WHAT YOU SHOULD DO: Print every line below that comes at or after the line containing "IC4 pin OUT: KEY -> VLOAD", exactly as written.

----- RECORD EXTRACTS

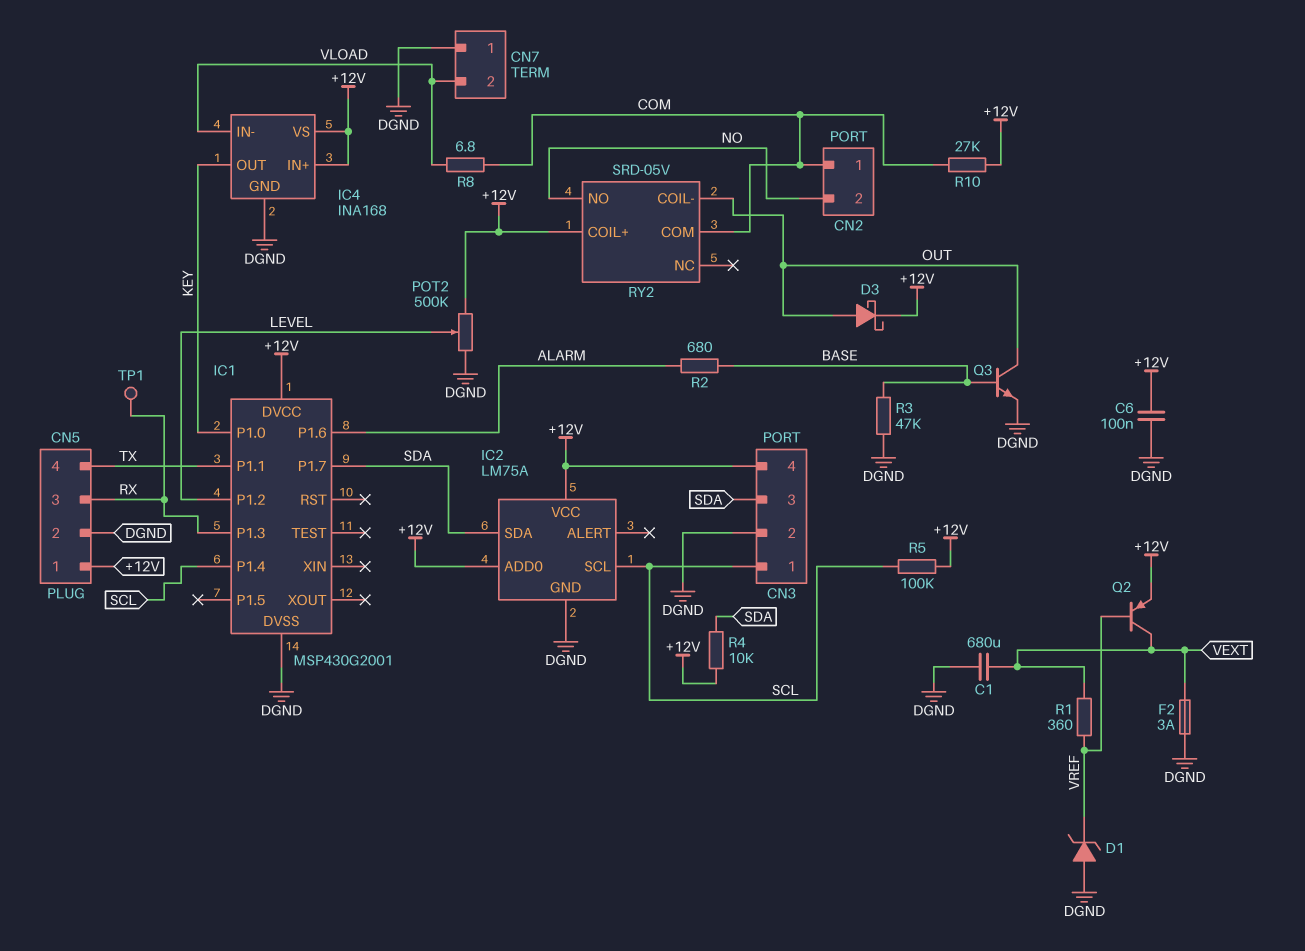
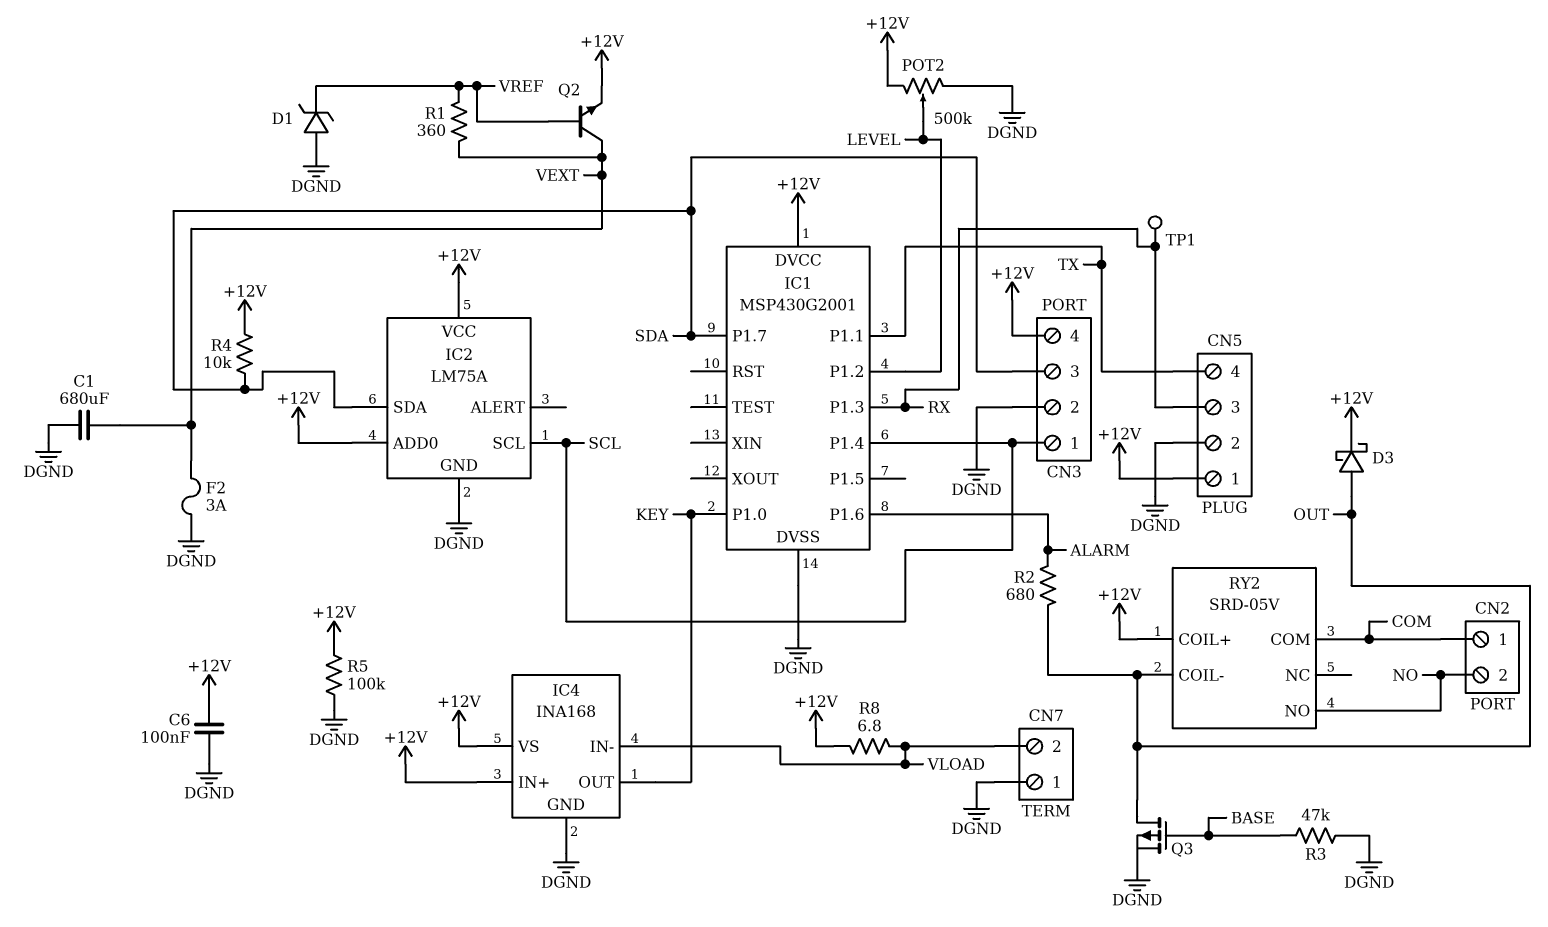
Q2: PNP (B VREF, C VEXT, E +12V) -> NPN (B VREF, C VEXT, E +12V)
Q3: NPN (B BASE, C OUT, E DGND) -> PMOS (G BASE, D OUT, S DGND)
R2: 680 (ALARM, BASE) -> 680 (ALARM, OUT)
R5: 100k (+12V, SCL) -> 100k (+12V, DGND)
R8: 6.8 (COM, VLOAD) -> 6.8 (+12V, VLOAD)
R10: 27k (+12V, COM) -> none

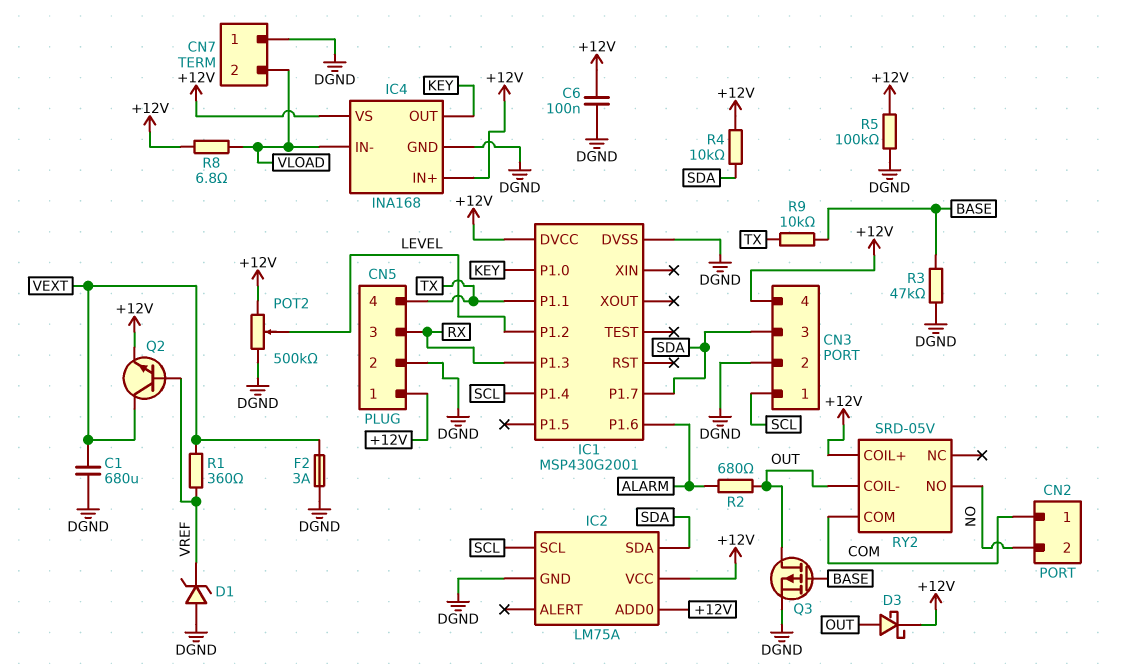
R9: none -> 10k (BASE, TX)
TP1: test point (RX) -> none

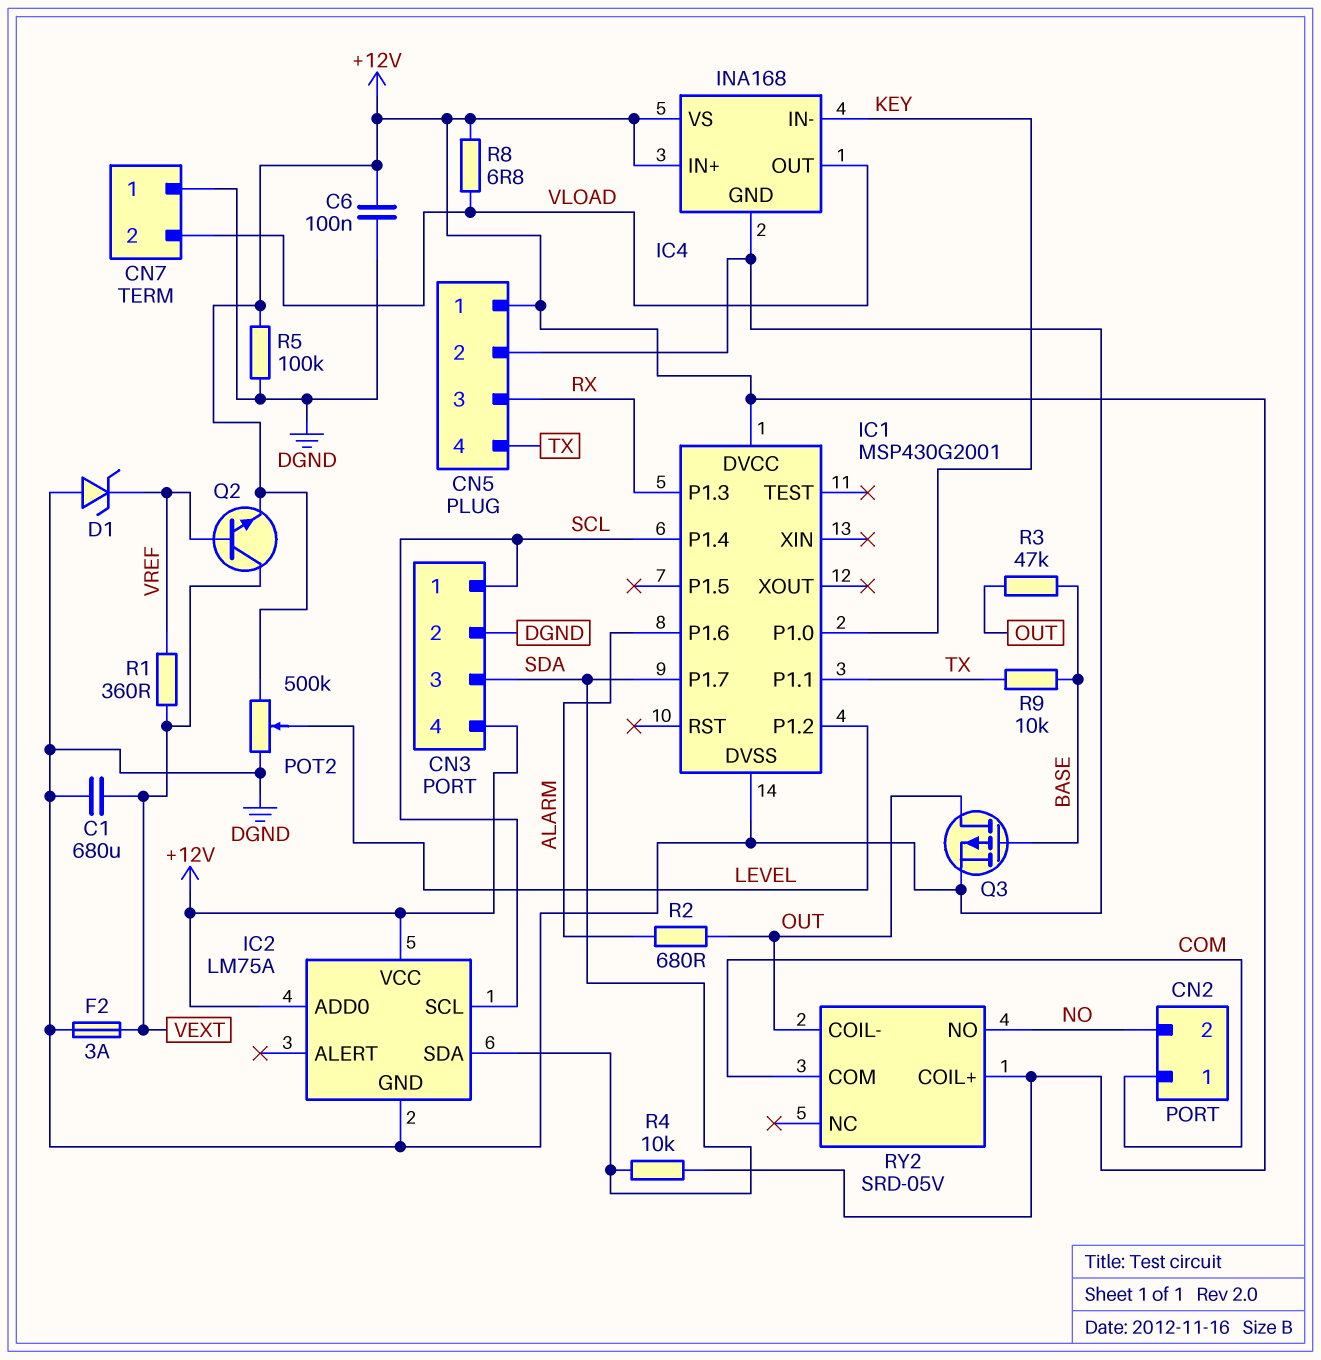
D3: schottky (A OUT, K +12V) -> none
IC4 pin IN-: VLOAD -> KEY
IC4 pin OUT: KEY -> VLOAD
R3: 47k (BASE, DGND) -> 47k (BASE, OUT)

----------

YOUR SOLUTION:
IC4 pin OUT: KEY -> VLOAD
R3: 47k (BASE, DGND) -> 47k (BASE, OUT)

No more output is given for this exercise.